Dataset entries:
------------------------------------------------------------

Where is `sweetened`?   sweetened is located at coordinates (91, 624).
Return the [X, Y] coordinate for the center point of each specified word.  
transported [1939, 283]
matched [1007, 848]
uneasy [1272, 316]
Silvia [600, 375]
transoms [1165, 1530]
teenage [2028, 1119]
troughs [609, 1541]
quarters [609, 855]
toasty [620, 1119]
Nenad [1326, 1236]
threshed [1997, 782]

------------------------------------------------------------

Rewrite the listing above, replacing "center point" with "midpoint" and leaving every other part unchanged.

> _Task result_:
Where is `sweetened`?   sweetened is located at coordinates (91, 624).
Return the [X, Y] coordinate for the midpoint of each specified word.  
transported [1939, 283]
matched [1007, 848]
uneasy [1272, 316]
Silvia [600, 375]
transoms [1165, 1530]
teenage [2028, 1119]
troughs [609, 1541]
quarters [609, 855]
toasty [620, 1119]
Nenad [1326, 1236]
threshed [1997, 782]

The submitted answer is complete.